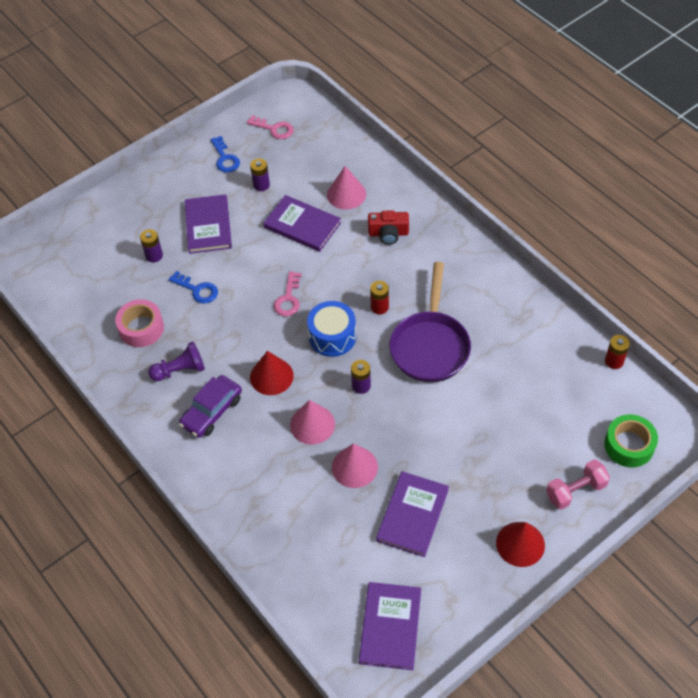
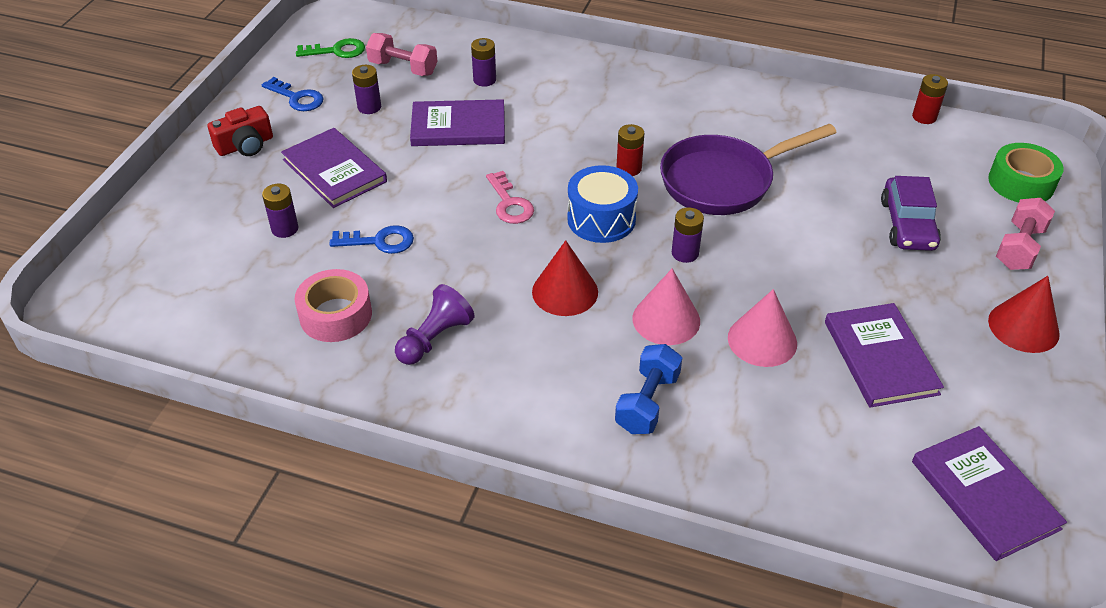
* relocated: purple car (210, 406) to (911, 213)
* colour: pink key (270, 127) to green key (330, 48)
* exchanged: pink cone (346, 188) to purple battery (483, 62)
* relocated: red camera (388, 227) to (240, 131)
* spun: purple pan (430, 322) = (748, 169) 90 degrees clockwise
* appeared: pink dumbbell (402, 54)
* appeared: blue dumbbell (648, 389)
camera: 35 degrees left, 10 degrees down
★ ★ ★
Working down from the line that contains "dumbbell (402, 54)", retype each line exactly through the last line of the data, and give nothing else.

* appeared: pink dumbbell (402, 54)
* appeared: blue dumbbell (648, 389)
camera: 35 degrees left, 10 degrees down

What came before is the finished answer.